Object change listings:
┄┄┄┄┄┄
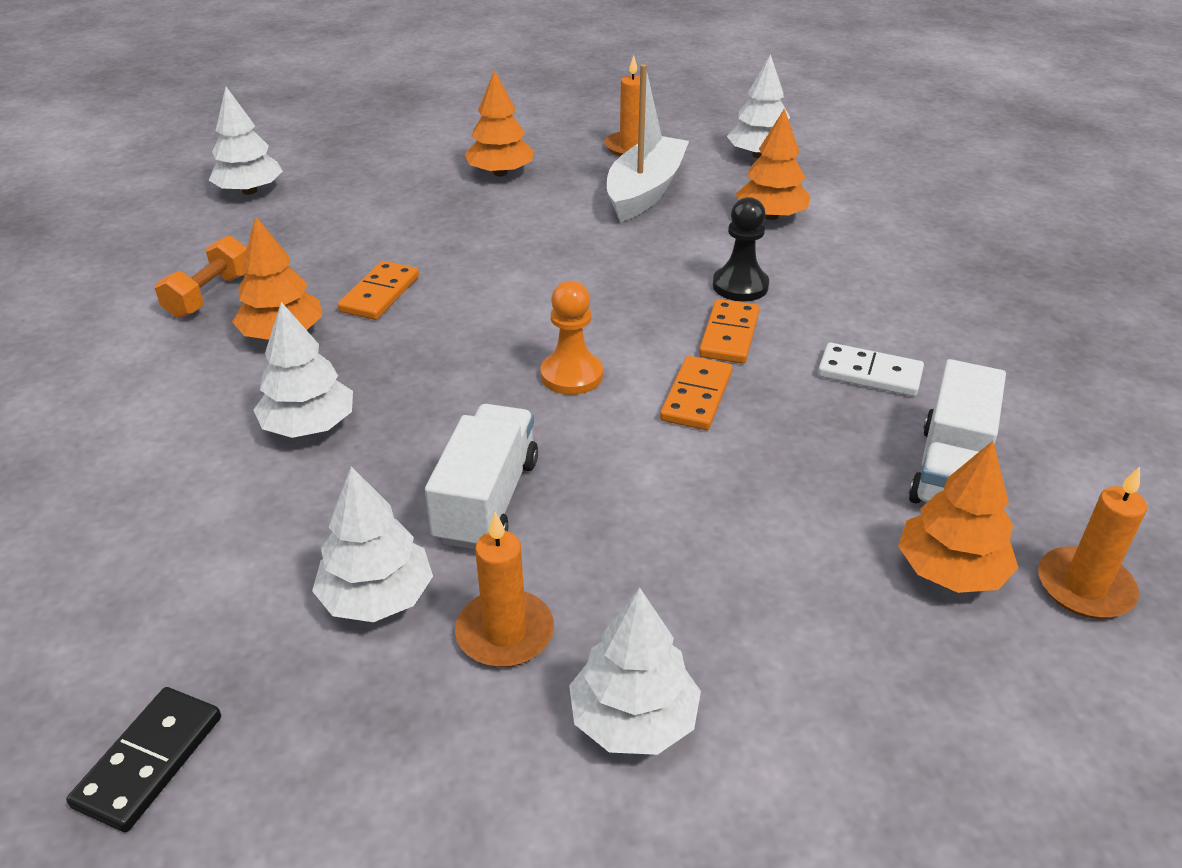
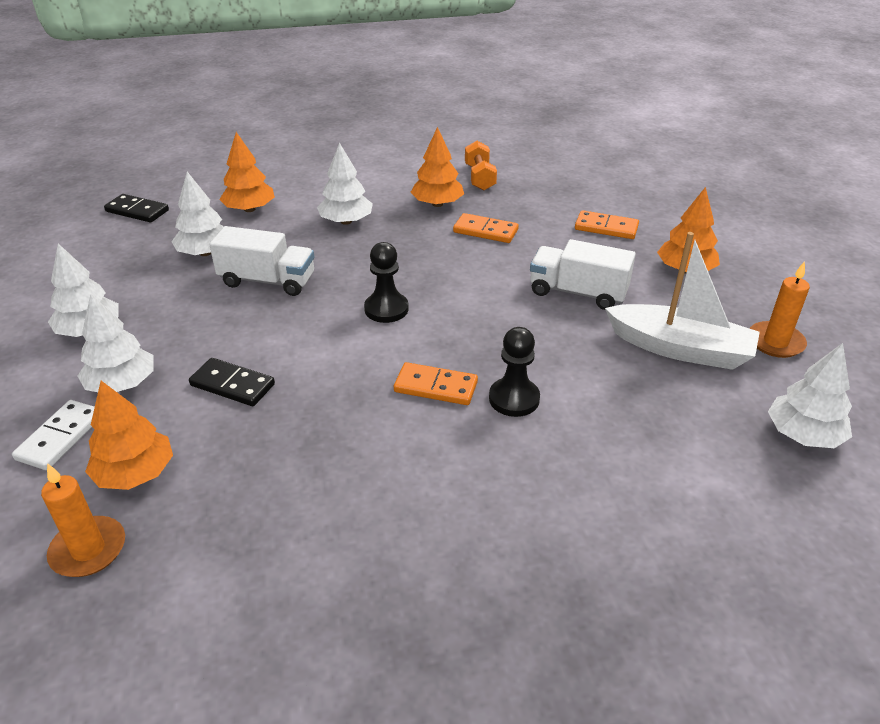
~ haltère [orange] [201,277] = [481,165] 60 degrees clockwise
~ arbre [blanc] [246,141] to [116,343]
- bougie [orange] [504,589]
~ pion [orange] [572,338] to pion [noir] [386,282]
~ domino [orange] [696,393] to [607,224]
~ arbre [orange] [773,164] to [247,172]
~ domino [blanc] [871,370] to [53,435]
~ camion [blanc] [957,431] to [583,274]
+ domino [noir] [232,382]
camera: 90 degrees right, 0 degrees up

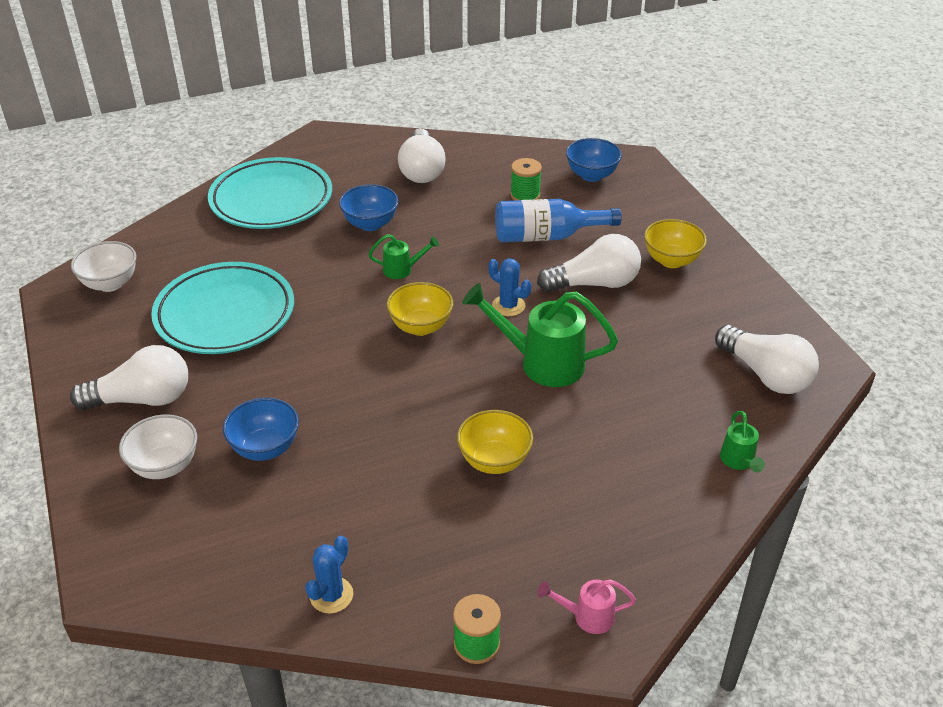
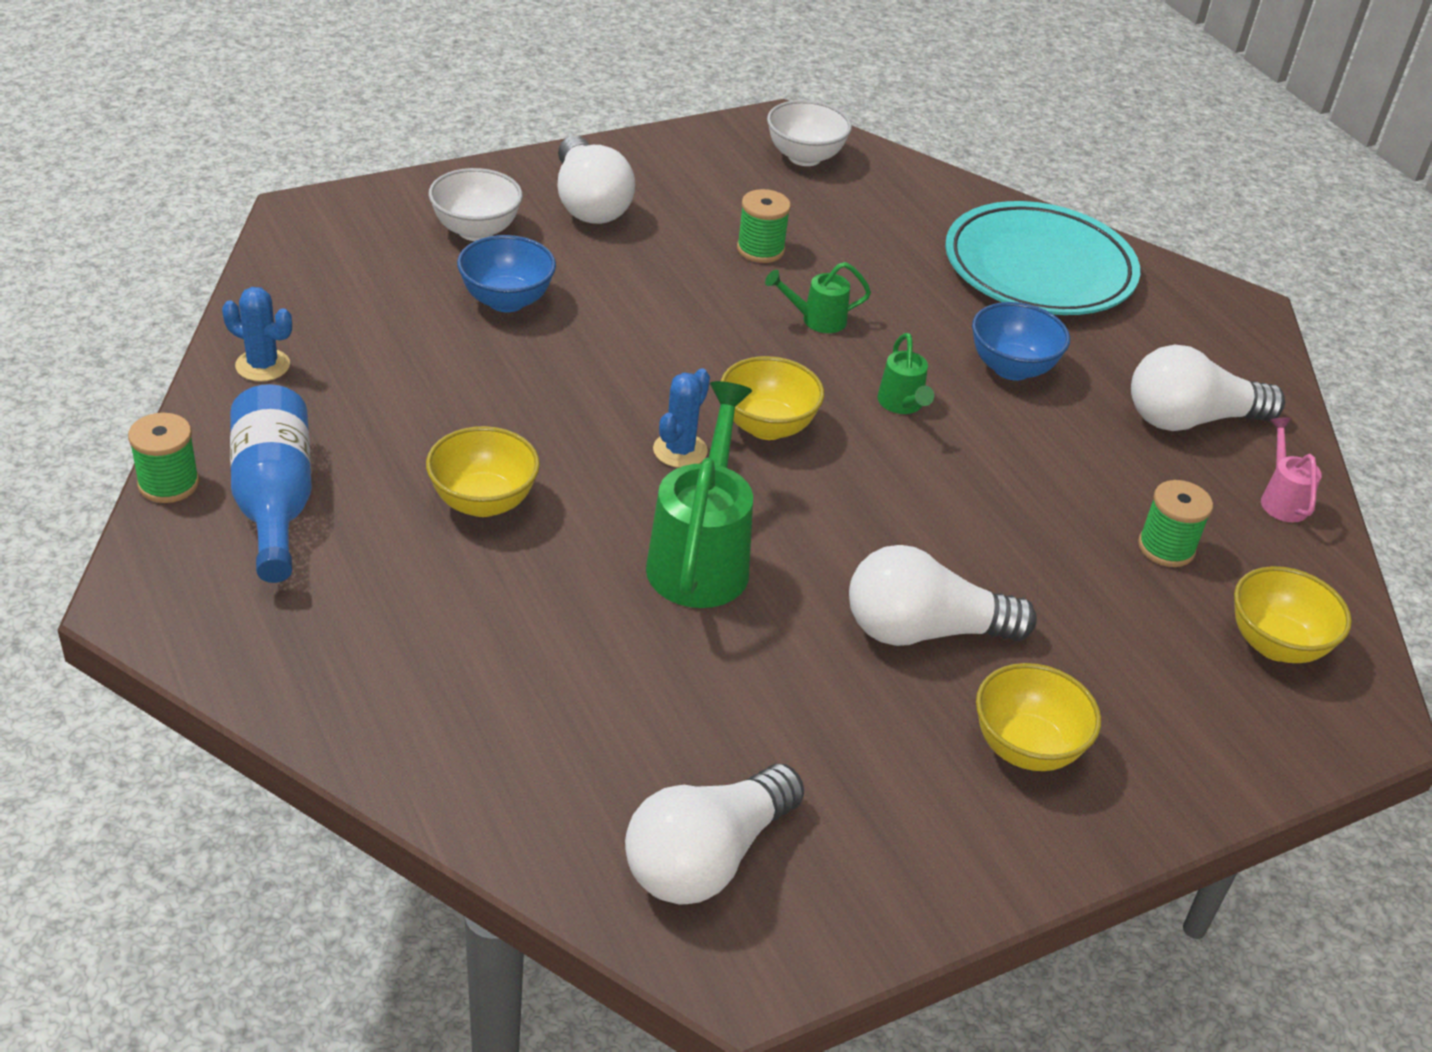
~ assiette [turquoise] [222,308] to bobine [vert] [764,226]
~ cactus [bleu] [509,287] to [681,418]
~ bouteille [bleu] [558,220] to [271,483]
~ ampoule [blanc] [589,263] = [943,595] 105 degrees clockwise
~ arrosoir [rose] [586,606] to [1291,470]
~ bol [bleu] [594,160] to bol [jaune] [1293,614]
~ arrosoir [vert] [742,441] to [818,297]
camera: 80 degrees right, 0 degrees up

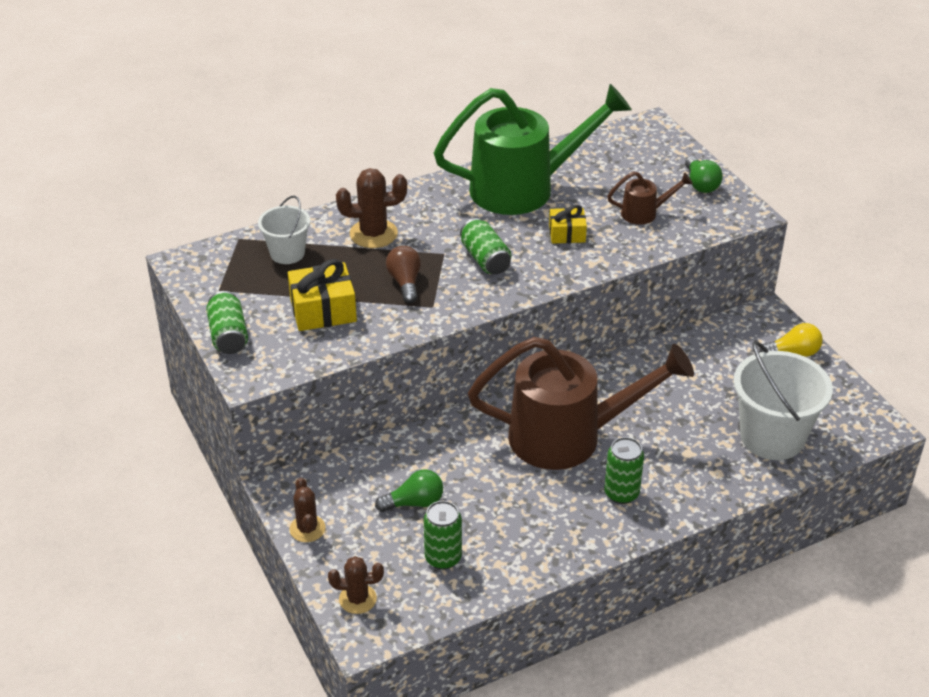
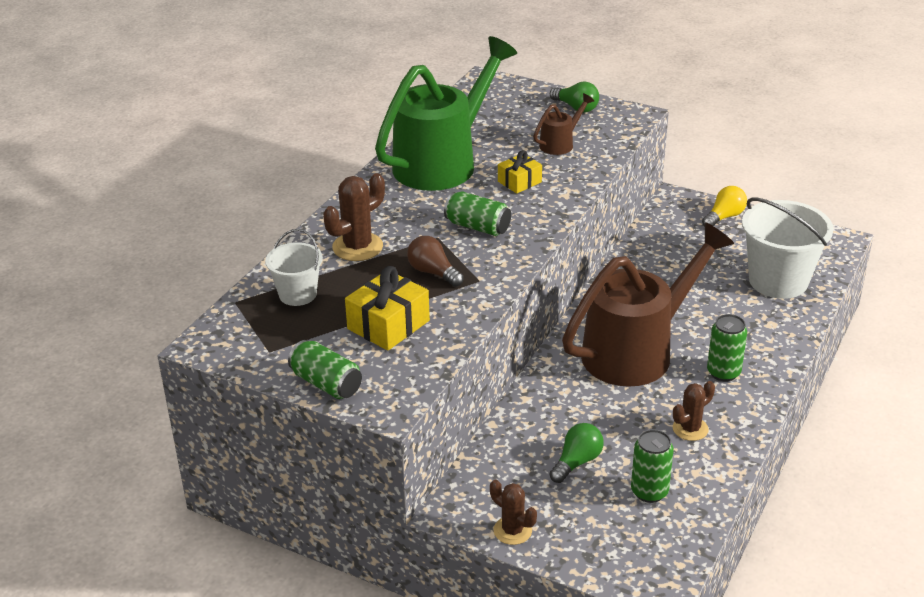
~ cactus [marron] [356,585] to [694,411]
camera: 35 degrees left, 5 degrees down

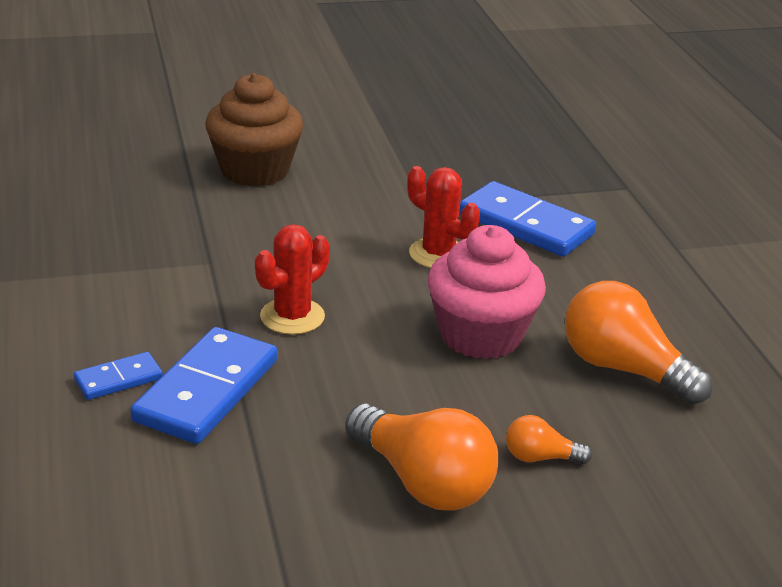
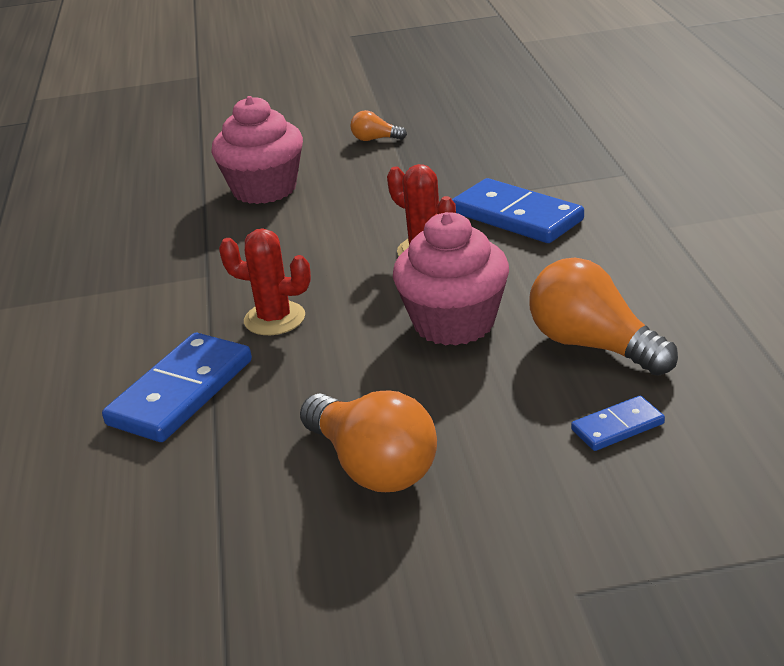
~ domino [bleu] [118,376] to [618,423]
~ muffin [marron] [254,130] to muffin [rose] [257,150]
~ cactus [rouge] [292,279] = [265,281] 60 degrees clockwise
~ ampoule [orange] [549,439] to [378,125]
camera: 10 degrees right, 0 degrees up

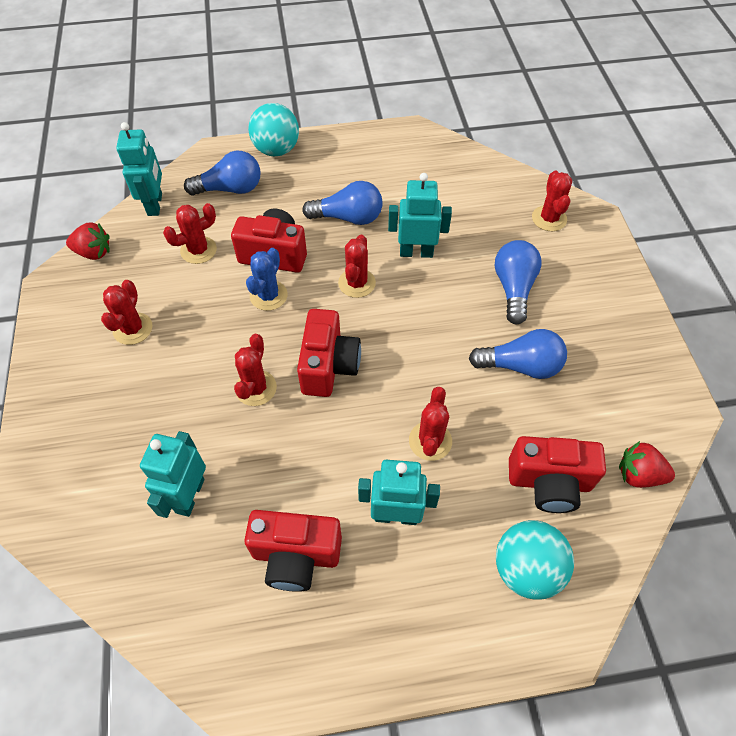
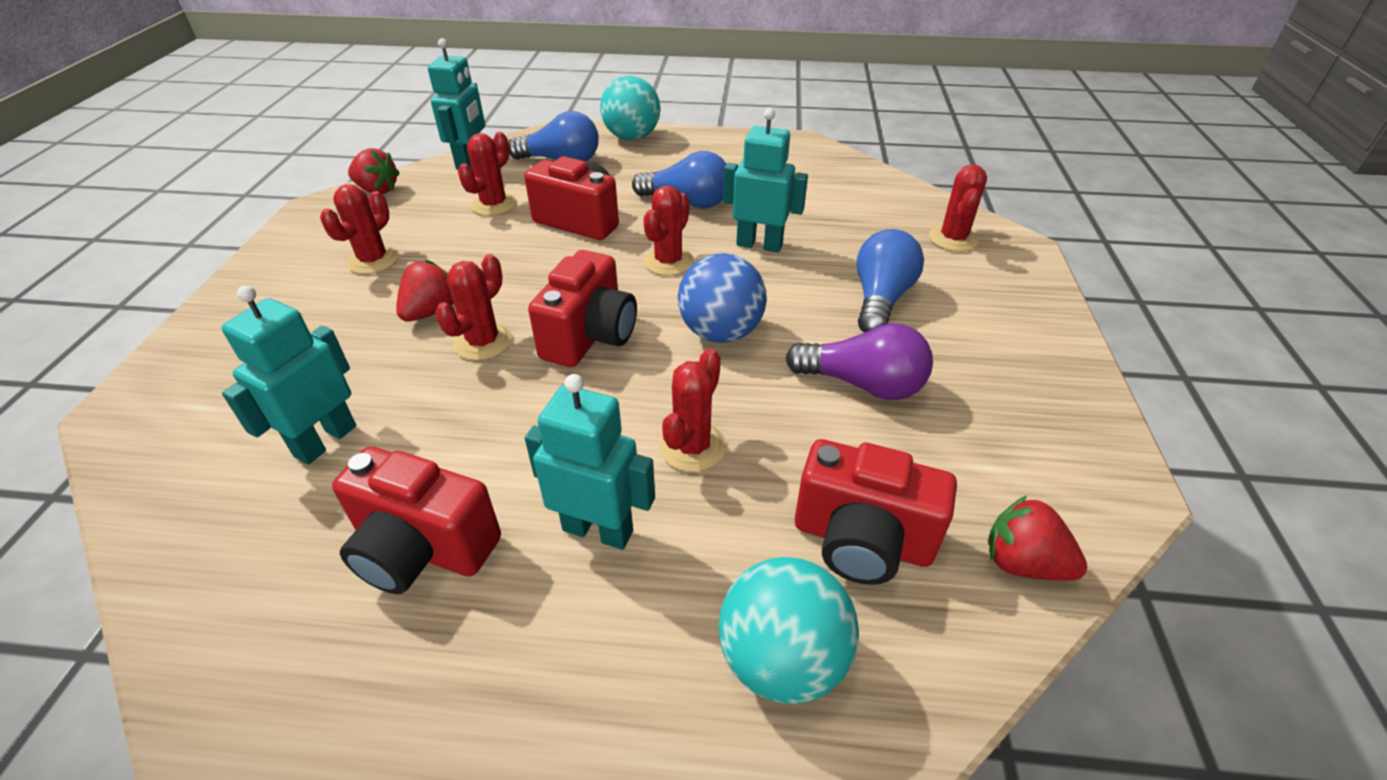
~ cactus [rouge] [190,233] = [487,174] 45 degrees counterclockwise
- cactus [bleu] [267,279]
~ ampoule [bleu] [518,354] to ampoule [violet] [859,361]
+ fraise [rouge] [425,290]
+ balle [bleu] [722,298]
camera: 15 degrees right, 15 degrees down

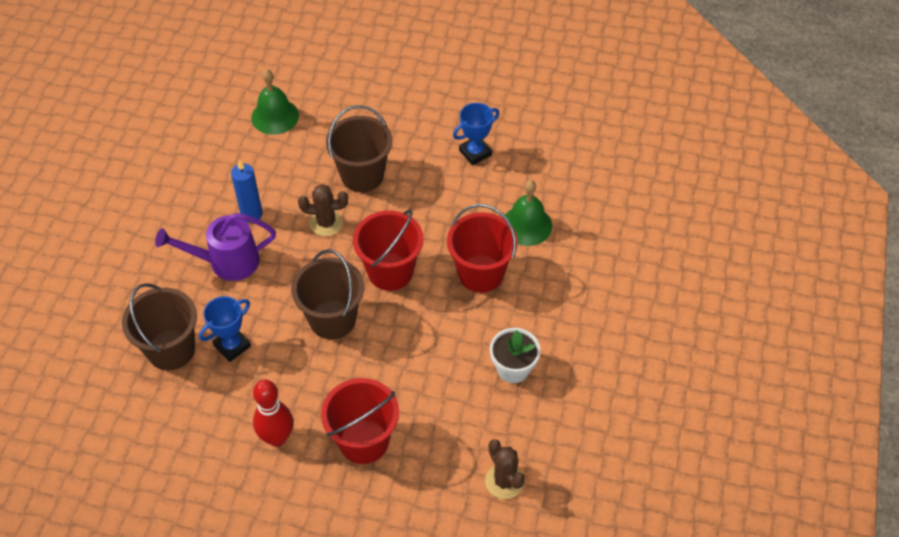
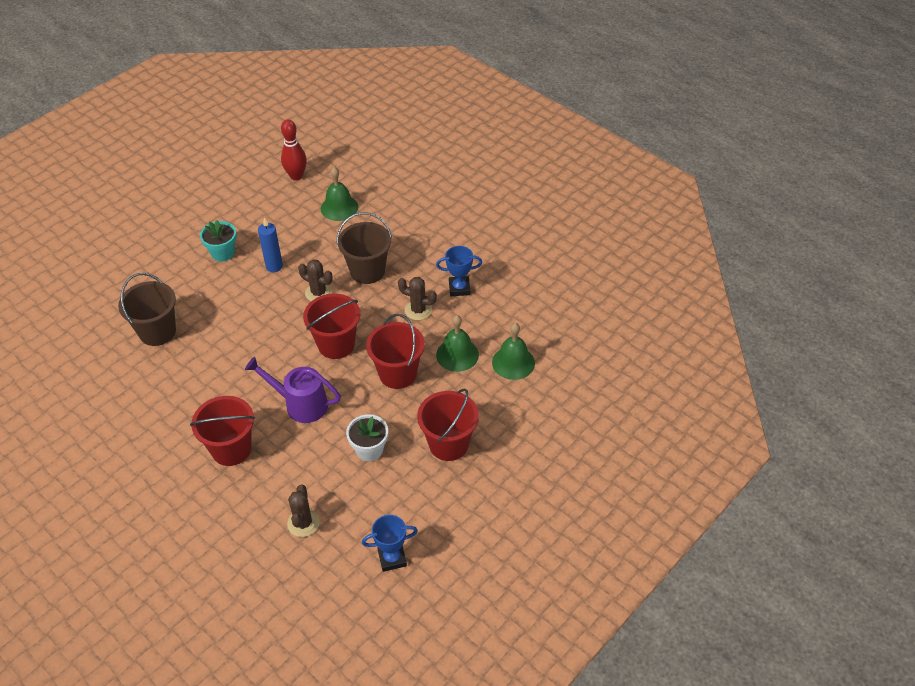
~ arrosoir [violet] [215,247] to [293,390]
~ trophée [bleu] [225,329] to [390,543]
~ quille [rouge] [273,413] to [294,150]
- seau [marron] [327,294]
+ pot de fleurs [turquoise] [218,241]
+ cactus [marron] [417,298]
+ seau [rouge] [448,424]
+ cloche [vert] [513,351]
camera: 30 degrees right, 5 degrees down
┄┄┄┄┄┄
PROBLEM STATEMENT: Ending at the line with "domino [noir] [232,382]", reproduce exactly the lines that begin at the top of the data, and include no pictures.

EXERCISE ANSWER:
~ haltère [orange] [201,277] = [481,165] 60 degrees clockwise
~ arbre [blanc] [246,141] to [116,343]
- bougie [orange] [504,589]
~ pion [orange] [572,338] to pion [noir] [386,282]
~ domino [orange] [696,393] to [607,224]
~ arbre [orange] [773,164] to [247,172]
~ domino [blanc] [871,370] to [53,435]
~ camion [blanc] [957,431] to [583,274]
+ domino [noir] [232,382]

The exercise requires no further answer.